* What you should do: Starting at the beginning of the records and ending at the line that contains "The width and height of the image is (924, 1314).", recast those lines as a Markdown table with the columns Row and Text. Number each line in Row, and leave out blank lines.

* Records:
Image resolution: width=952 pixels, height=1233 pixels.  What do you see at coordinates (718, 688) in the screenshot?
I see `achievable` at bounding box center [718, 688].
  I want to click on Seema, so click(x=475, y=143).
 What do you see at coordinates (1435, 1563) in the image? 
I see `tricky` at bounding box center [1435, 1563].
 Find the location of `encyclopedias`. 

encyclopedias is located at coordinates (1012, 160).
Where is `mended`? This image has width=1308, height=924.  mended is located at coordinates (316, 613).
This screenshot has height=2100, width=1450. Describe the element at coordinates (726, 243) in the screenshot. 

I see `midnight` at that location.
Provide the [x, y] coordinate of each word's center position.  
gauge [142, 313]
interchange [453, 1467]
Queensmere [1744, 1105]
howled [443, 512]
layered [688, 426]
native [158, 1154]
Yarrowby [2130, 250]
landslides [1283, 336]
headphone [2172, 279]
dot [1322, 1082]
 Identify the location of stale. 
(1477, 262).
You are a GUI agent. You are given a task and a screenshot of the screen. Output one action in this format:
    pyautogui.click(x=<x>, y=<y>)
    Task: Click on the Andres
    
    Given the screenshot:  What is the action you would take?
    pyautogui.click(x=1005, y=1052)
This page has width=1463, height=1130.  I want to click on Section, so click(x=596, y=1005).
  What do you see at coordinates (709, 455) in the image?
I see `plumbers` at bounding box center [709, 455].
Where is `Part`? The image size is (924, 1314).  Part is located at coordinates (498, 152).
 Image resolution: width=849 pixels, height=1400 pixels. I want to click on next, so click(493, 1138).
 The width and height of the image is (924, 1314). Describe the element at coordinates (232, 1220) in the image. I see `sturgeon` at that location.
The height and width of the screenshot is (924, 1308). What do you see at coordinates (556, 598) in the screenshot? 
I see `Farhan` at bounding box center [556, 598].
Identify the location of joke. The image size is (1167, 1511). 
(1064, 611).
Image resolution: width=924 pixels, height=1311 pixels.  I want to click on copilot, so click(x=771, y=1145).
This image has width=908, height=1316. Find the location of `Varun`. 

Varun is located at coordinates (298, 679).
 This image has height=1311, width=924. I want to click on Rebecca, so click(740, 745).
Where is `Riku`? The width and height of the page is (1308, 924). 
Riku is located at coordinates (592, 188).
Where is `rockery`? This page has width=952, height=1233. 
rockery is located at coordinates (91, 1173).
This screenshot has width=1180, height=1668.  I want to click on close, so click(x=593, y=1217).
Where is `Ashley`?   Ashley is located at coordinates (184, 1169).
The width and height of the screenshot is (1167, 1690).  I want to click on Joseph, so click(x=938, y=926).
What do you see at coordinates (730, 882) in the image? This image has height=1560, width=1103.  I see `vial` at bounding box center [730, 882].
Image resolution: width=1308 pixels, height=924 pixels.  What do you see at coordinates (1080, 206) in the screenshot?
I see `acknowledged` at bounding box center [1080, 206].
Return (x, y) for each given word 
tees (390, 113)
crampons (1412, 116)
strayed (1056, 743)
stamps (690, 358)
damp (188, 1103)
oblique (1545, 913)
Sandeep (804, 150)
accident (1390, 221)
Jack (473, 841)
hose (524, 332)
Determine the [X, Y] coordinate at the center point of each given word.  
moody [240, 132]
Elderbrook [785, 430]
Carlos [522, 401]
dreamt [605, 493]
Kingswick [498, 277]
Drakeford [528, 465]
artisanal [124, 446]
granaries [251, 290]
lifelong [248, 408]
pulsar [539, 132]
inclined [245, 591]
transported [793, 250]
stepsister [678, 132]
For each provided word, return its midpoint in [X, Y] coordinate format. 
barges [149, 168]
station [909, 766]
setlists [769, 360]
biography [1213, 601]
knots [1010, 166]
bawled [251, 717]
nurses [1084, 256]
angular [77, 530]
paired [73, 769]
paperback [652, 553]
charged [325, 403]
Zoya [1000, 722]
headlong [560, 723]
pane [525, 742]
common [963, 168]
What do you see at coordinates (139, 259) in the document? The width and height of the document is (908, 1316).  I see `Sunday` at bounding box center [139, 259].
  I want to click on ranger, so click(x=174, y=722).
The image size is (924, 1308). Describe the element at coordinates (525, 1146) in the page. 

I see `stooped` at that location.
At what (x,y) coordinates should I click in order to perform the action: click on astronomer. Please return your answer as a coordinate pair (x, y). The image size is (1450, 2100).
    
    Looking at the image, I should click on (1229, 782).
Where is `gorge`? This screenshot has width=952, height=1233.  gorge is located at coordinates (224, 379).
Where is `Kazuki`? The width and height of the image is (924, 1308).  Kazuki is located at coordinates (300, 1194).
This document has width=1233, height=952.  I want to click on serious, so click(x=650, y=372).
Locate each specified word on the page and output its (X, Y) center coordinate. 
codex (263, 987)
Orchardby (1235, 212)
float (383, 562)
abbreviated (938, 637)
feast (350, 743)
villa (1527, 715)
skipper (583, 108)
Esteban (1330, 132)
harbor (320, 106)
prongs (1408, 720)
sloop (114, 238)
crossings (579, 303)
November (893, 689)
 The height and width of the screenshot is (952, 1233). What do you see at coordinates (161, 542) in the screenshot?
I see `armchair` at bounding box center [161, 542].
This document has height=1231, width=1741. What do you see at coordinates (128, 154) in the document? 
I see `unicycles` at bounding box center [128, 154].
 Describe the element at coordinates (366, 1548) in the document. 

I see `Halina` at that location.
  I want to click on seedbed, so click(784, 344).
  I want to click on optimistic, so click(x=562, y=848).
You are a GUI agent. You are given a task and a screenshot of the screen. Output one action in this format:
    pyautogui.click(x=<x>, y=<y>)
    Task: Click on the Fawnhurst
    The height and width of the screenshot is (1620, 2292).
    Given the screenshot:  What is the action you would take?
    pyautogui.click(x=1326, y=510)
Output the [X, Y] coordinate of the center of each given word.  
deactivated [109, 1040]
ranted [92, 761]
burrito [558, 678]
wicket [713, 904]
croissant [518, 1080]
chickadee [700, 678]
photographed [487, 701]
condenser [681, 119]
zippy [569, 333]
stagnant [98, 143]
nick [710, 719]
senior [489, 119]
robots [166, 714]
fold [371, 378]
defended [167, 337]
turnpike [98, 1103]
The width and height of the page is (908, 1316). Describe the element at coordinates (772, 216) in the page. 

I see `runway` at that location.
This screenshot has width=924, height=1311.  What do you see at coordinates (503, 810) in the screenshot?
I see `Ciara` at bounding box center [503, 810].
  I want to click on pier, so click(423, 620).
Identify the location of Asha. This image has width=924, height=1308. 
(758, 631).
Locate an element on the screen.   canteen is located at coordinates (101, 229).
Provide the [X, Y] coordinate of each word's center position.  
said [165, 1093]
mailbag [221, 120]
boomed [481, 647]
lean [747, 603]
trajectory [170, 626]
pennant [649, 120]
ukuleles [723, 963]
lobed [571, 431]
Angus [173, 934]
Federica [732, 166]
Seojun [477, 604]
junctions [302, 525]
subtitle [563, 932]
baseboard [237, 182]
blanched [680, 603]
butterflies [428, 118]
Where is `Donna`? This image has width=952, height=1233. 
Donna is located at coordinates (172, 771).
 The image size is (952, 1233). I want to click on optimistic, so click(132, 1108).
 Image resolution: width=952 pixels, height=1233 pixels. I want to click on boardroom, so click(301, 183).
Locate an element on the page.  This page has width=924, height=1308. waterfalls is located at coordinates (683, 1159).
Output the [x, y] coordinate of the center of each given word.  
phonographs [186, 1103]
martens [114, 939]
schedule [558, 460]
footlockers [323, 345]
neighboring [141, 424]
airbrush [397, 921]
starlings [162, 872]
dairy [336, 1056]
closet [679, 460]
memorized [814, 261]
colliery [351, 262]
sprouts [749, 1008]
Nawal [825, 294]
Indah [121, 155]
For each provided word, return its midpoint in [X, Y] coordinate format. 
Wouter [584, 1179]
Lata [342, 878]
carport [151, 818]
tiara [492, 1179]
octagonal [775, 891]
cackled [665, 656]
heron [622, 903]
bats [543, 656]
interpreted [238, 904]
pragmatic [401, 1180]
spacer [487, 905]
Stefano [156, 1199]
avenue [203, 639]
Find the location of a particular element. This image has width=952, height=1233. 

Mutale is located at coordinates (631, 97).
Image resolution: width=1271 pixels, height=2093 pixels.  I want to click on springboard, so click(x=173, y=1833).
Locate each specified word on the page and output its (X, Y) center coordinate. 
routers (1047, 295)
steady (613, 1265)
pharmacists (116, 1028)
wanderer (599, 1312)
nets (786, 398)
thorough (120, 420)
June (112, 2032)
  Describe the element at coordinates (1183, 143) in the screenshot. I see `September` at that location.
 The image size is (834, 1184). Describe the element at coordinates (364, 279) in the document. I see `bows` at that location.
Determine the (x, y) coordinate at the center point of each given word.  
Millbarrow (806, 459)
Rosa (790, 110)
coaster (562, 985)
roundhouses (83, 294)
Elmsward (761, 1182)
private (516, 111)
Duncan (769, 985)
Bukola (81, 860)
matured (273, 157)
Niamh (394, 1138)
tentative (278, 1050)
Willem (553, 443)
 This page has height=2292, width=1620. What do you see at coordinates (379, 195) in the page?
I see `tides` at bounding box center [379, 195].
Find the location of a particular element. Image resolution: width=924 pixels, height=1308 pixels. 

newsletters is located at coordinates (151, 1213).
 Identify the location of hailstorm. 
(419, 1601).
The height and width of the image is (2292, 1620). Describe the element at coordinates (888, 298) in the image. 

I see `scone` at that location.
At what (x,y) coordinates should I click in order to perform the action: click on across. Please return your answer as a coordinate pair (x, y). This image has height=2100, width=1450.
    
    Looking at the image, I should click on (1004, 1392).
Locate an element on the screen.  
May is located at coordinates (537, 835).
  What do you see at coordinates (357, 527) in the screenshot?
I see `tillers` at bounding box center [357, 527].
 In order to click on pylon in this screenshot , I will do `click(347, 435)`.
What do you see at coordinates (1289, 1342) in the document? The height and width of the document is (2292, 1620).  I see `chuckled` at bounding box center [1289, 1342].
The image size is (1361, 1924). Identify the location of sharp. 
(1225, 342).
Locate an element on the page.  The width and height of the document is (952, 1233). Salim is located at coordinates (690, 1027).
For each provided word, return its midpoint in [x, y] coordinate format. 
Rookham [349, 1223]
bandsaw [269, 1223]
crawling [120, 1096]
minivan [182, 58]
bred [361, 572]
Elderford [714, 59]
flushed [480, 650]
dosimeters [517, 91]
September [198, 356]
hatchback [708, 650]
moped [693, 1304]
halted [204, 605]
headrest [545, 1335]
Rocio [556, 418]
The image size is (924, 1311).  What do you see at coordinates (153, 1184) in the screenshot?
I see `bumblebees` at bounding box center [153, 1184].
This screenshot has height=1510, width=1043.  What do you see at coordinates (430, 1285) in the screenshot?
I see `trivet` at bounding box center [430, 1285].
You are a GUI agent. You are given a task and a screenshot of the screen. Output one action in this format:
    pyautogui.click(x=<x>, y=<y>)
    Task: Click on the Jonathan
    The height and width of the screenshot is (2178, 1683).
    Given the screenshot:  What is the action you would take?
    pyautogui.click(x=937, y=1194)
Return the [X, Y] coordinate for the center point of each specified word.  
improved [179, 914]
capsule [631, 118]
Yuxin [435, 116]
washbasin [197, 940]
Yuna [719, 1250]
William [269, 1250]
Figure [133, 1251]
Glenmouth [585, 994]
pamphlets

* The result:
| Row | Text |
|---|---|
| 1 | Image resolution: width=952 pixels, height=1233 pixels.  What do you see at coordinates (718, 688) in the screenshot? |
| 2 | I see `achievable` at bounding box center [718, 688]. |
| 3 |   I want to click on Seema, so click(x=475, y=143). |
| 4 |  What do you see at coordinates (1435, 1563) in the image?  |
| 5 | I see `tricky` at bounding box center [1435, 1563]. |
| 6 |  Find the location of `encyclopedias`.  |
| 7 | encyclopedias is located at coordinates (1012, 160). |
| 8 | Where is `mended`? This image has width=1308, height=924.  mended is located at coordinates (316, 613). |
| 9 | This screenshot has height=2100, width=1450. Describe the element at coordinates (726, 243) in the screenshot.  |
| 10 | I see `midnight` at that location. |
| 11 | Provide the [x, y] coordinate of each word's center position.   |
| 12 | gauge [142, 313] |
| 13 | interchange [453, 1467] |
| 14 | Queensmere [1744, 1105] |
| 15 | howled [443, 512] |
| 16 | layered [688, 426] |
| 17 | native [158, 1154] |
| 18 | Yarrowby [2130, 250] |
| 19 | landslides [1283, 336] |
| 20 | headphone [2172, 279] |
| 21 | dot [1322, 1082] |
| 22 |  Identify the location of stale.  |
| 23 | (1477, 262). |
| 24 | You are a GUI agent. You are given a task and a screenshot of the screen. Output one action in this format: |
| 25 |     pyautogui.click(x=<x>, y=<y>) |
| 26 |     Task: Click on the Andres |
| 27 |     Given the screenshot:  What is the action you would take? |
| 28 |     pyautogui.click(x=1005, y=1052) |
| 29 | This page has width=1463, height=1130.  I want to click on Section, so click(x=596, y=1005). |
| 30 |   What do you see at coordinates (709, 455) in the image? |
| 31 | I see `plumbers` at bounding box center [709, 455]. |
| 32 | Where is `Part`? The image size is (924, 1314).  Part is located at coordinates (498, 152). |
| 33 |  Image resolution: width=849 pixels, height=1400 pixels. I want to click on next, so click(493, 1138). |
| 34 |  The width and height of the image is (924, 1314). Describe the element at coordinates (232, 1220) in the image. I see `sturgeon` at that location. |